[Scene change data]

BEGIN

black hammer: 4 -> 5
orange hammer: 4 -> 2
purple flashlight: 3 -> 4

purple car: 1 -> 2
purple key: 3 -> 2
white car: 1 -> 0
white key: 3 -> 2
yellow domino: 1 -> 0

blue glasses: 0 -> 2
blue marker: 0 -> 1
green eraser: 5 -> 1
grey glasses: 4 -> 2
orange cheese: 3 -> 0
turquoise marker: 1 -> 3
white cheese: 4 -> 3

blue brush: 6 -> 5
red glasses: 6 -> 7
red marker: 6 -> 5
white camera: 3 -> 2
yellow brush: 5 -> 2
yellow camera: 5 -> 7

END

_WORK INSTRUCTION:_ Write the records above out again, exactly as they are.

_TASK ANSWER:_
black hammer: 4 -> 5
orange hammer: 4 -> 2
purple flashlight: 3 -> 4

purple car: 1 -> 2
purple key: 3 -> 2
white car: 1 -> 0
white key: 3 -> 2
yellow domino: 1 -> 0

blue glasses: 0 -> 2
blue marker: 0 -> 1
green eraser: 5 -> 1
grey glasses: 4 -> 2
orange cheese: 3 -> 0
turquoise marker: 1 -> 3
white cheese: 4 -> 3

blue brush: 6 -> 5
red glasses: 6 -> 7
red marker: 6 -> 5
white camera: 3 -> 2
yellow brush: 5 -> 2
yellow camera: 5 -> 7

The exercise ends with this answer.